Pull each line with the string "black" from the entries.

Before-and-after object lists
◆ ◆ ◆
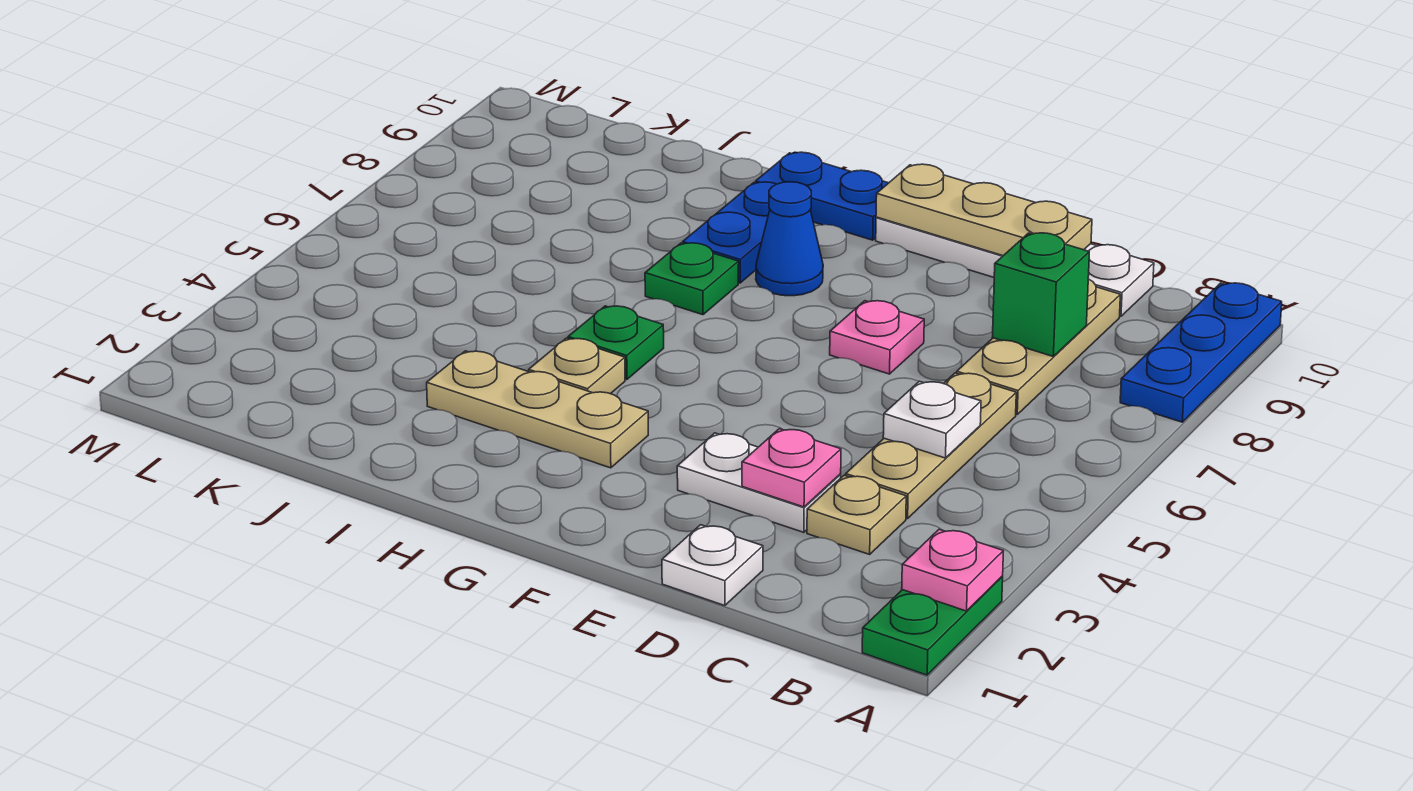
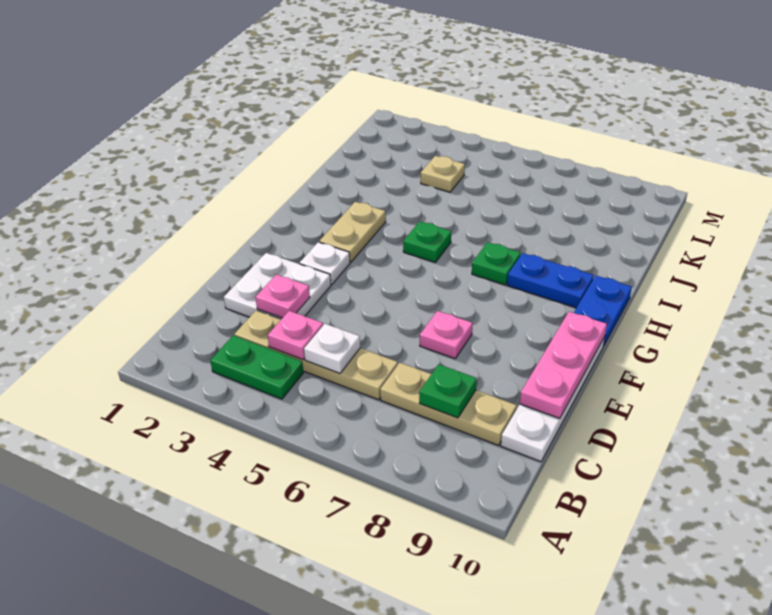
green plate A1:A2 level 1 -> green plate B3:B4 level 1
pink plate A2 level 2 -> pink plate C4 level 2
blue plate A8:A10 level 1 -> none
green brick C8 level 2 -> green plate C8 level 2
white plate D1 level 1 -> white plate F3 level 1
white plate D3:E3 level 1 -> white plate D2:E3 level 1
tan plate D10:F10 level 2 -> pink plate D10:F10 level 2
tan plate G3:I3 level 1 -> tan plate G3:H3 level 1
blue cone G8 level 1 -> none
tan plate H4 level 1 -> tan plate K4 level 1

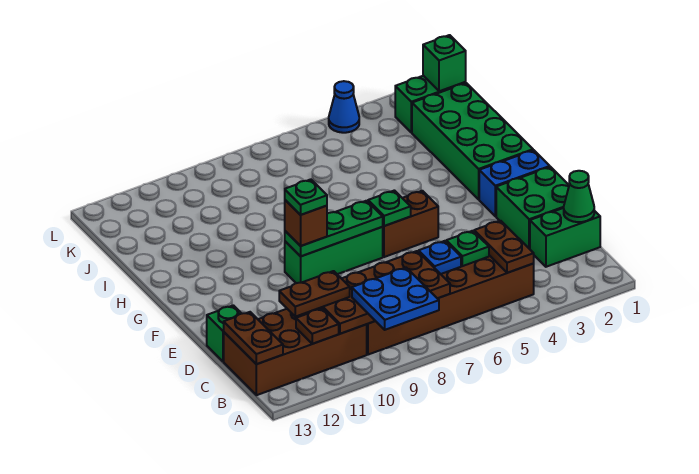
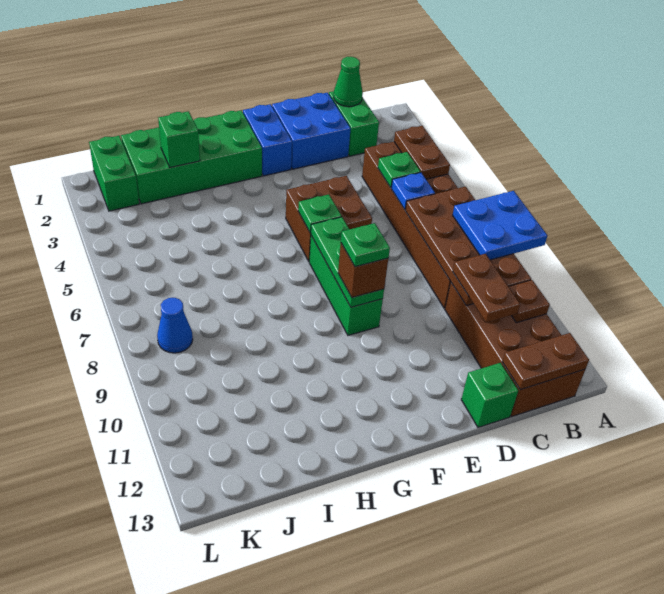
brown plate B4:C4 level 2 -> brown plate B4:B5 level 2
green brick D1:E2 level 1 -> blue brick D1:E2 level 1
brown brick F5:F6 level 1 -> brown brick E5:F6 level 1
green brick K1 level 2 -> green brick I2 level 2
blue cone L4 level 1 -> blue cone K8 level 1

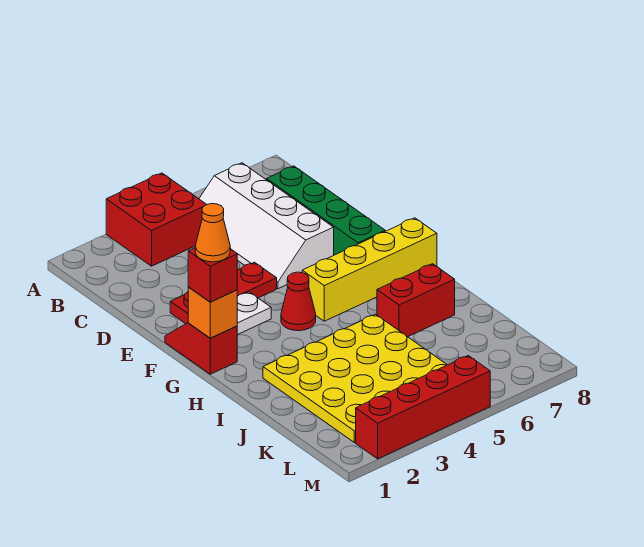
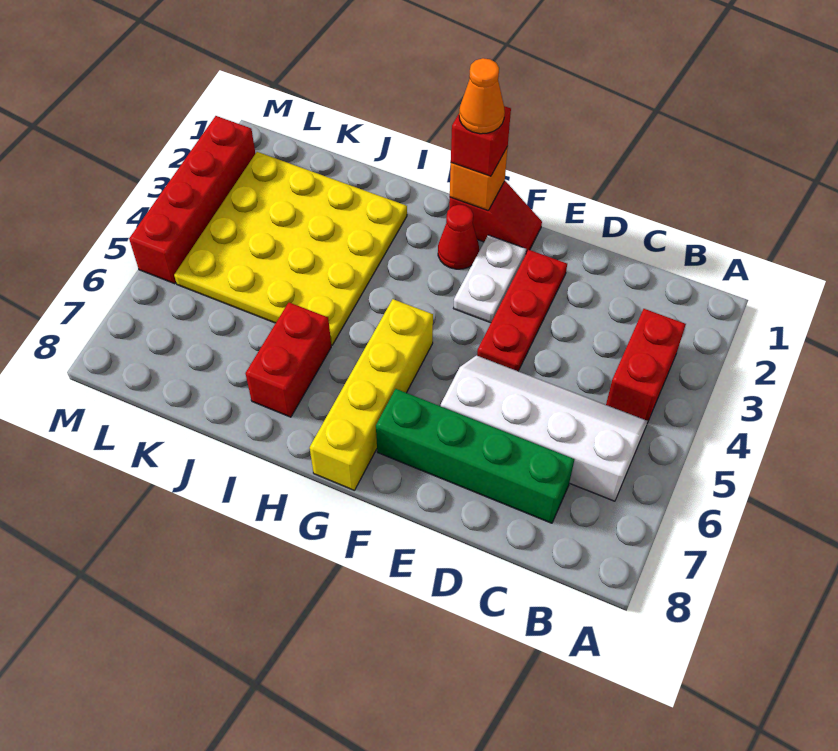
red brick A3:B4 level 1 -> red brick B3:B4 level 1
red cone G4 level 1 -> red cone G2 level 1

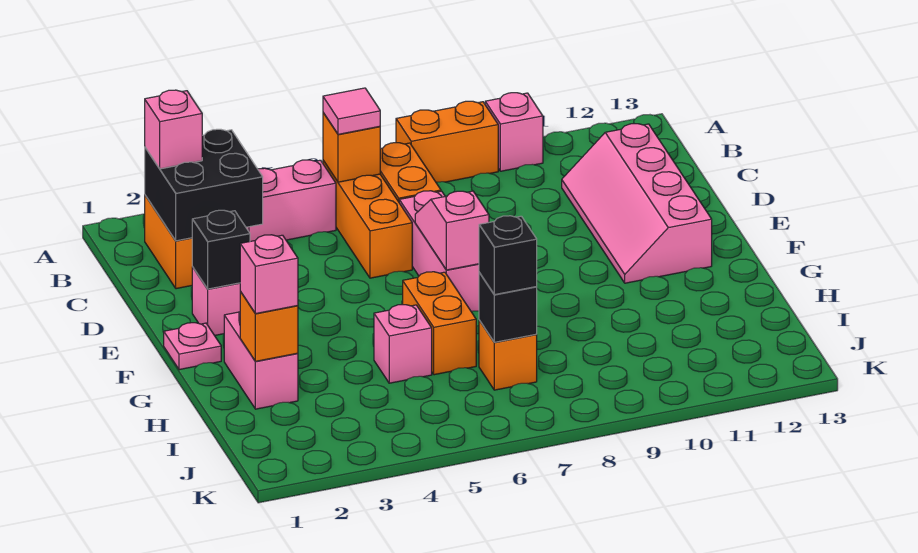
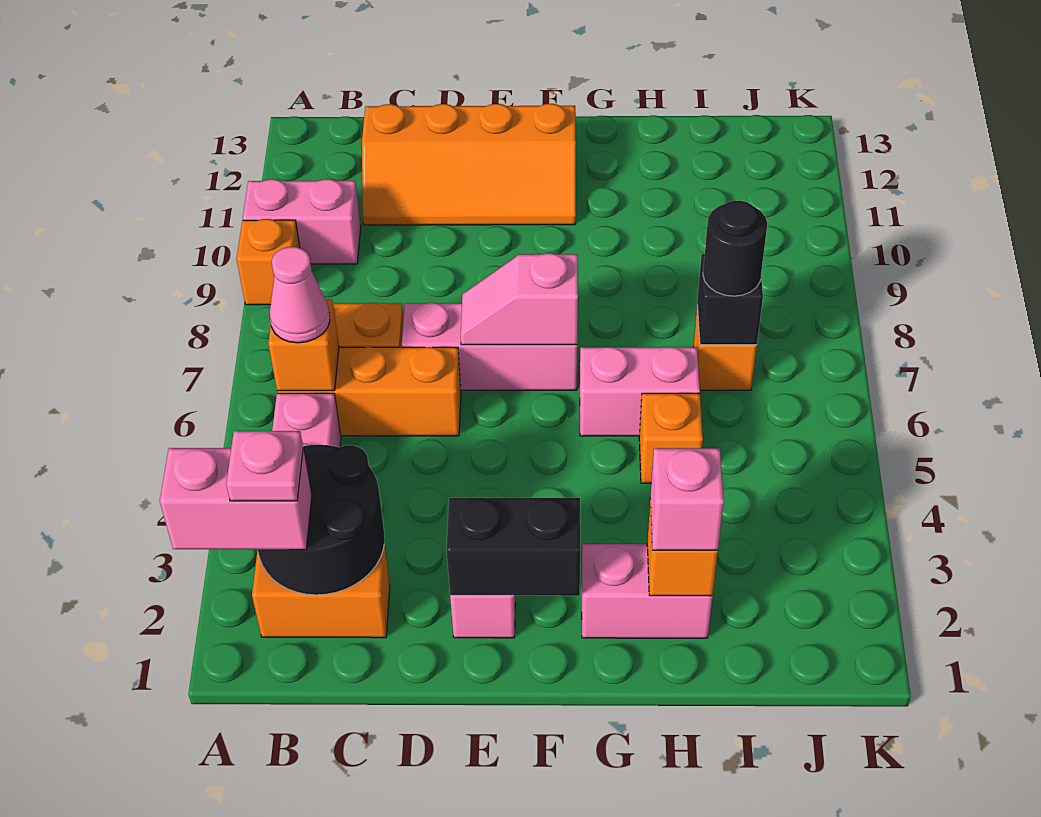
orange brick A8:A9 level 1 -> orange brick A9 level 1
pink brick A10 level 1 -> pink brick A10:B10 level 1
black brick B2:C3 level 2 -> black round brick B2:C3 level 2
pink brick B2 level 3 -> pink brick A2:B2 level 3
pink tile B6 level 3 -> pink cone B6 level 3
pink slope C11:F12 level 1 top 12 -> orange slope C11:F12 level 1 top 12
black brick E2 level 2 -> black brick E2:F2 level 2
pink plate F1 level 1 -> pink plate B2 level 4
orange brick G6:H6 level 1 -> pink brick G6:H6 level 1
pink brick H5 level 1 -> orange brick H5 level 1
black brick I7 level 3 -> black round brick I7 level 3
◆ ◆ ◆
### ANSWER TO THE PROBLEM
black brick B2:C3 level 2 -> black round brick B2:C3 level 2
black brick E2 level 2 -> black brick E2:F2 level 2
black brick I7 level 3 -> black round brick I7 level 3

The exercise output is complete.